* **Stored data entries**
━━━━━━━━

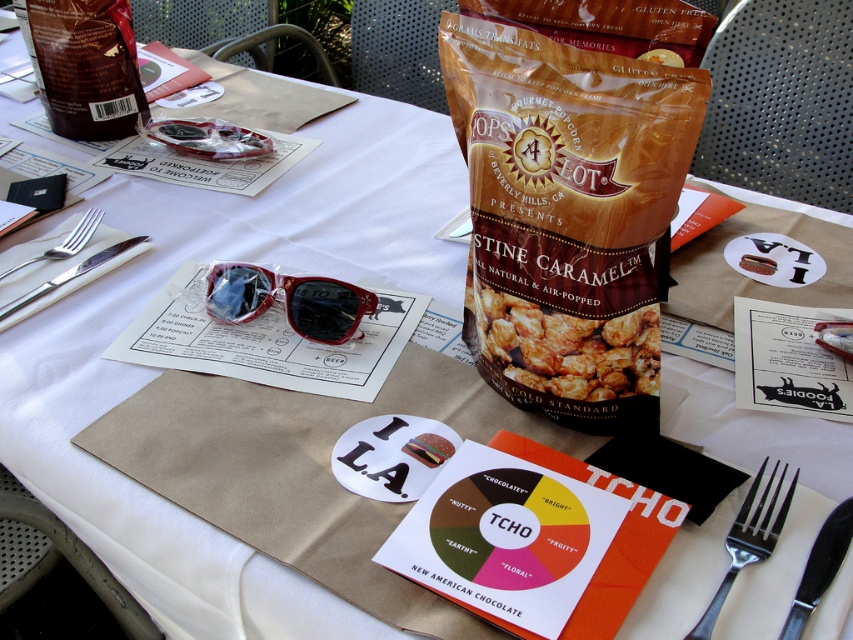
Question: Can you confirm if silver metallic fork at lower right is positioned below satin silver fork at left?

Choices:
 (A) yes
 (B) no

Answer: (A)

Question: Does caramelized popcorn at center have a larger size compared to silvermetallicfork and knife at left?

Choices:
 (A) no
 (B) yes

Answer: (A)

━━━━━━━━

* **GOAL OF THE EXERCISE**
Swap "satin" for "brushed" throughout the lines above and write them out again, changing nothing else and leaving out the pictures.

* **ANSWER IN FULL**
Question: Can you confirm if silver metallic fork at lower right is positioned below brushed silver fork at left?

Choices:
 (A) yes
 (B) no

Answer: (A)

Question: Does caramelized popcorn at center have a larger size compared to silvermetallicfork and knife at left?

Choices:
 (A) no
 (B) yes

Answer: (A)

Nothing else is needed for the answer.